Records excerpted from a collection:
--------------------

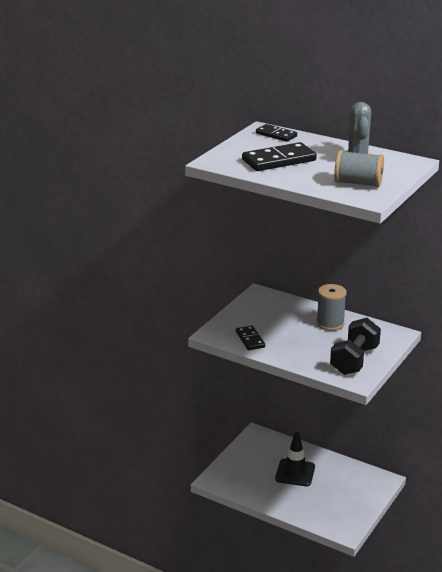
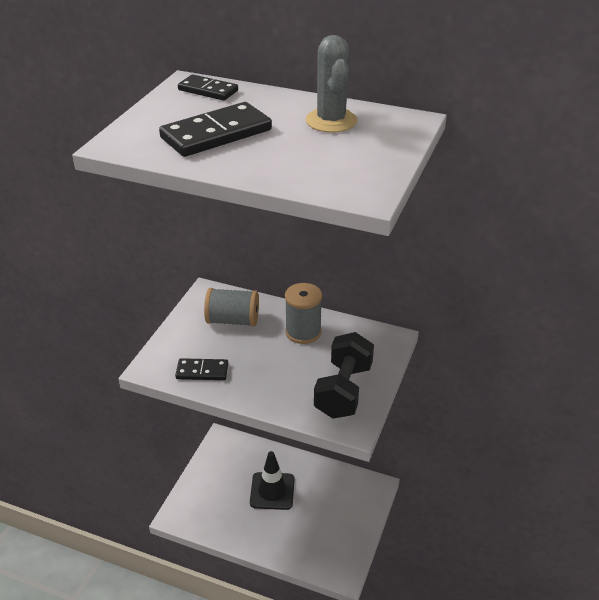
camera: 10 degrees left, 10 degrees up
(250, 339) = (202, 371): black domino -> black domino turned 60 degrees counterclockwise
(358, 183) = (342, 166): grey spool -> grey spool (233, 320)

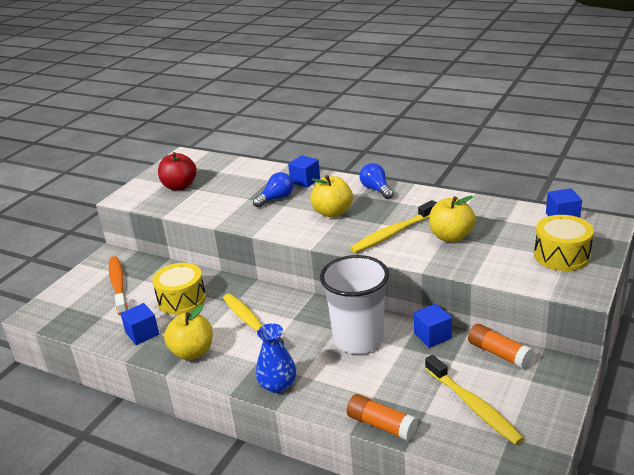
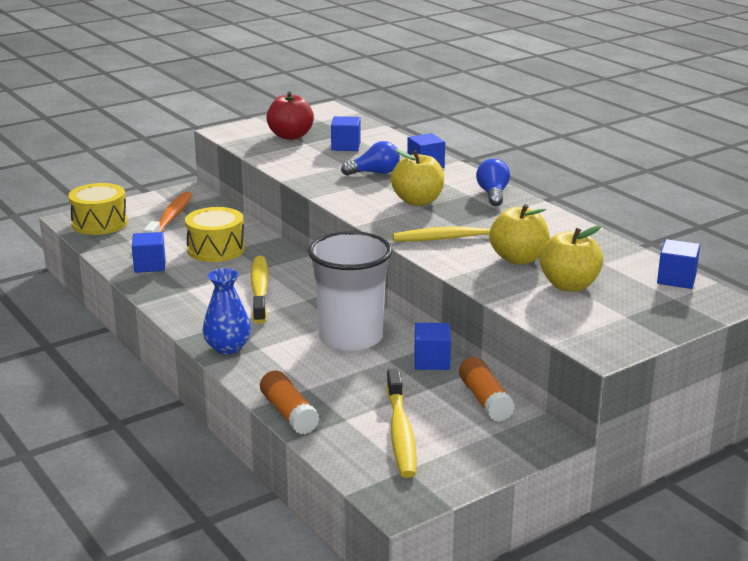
camera: 25 degrees right, 5 degrees down
(192, 352) = (179, 295): yellow apple -> yellow apple (569, 285)
(230, 182) = (346, 146): none -> blue cube
(561, 255) = (622, 312): yellow drum -> yellow drum (100, 223)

--------------------

### [What is expected]
The answer must be the lines above, word for word, from the first one through the line with "camera: 25 degrees right, 5 degrees down", pictures excluded.

### [Your response]
camera: 10 degrees left, 10 degrees up
(250, 339) = (202, 371): black domino -> black domino turned 60 degrees counterclockwise
(358, 183) = (342, 166): grey spool -> grey spool (233, 320)

camera: 25 degrees right, 5 degrees down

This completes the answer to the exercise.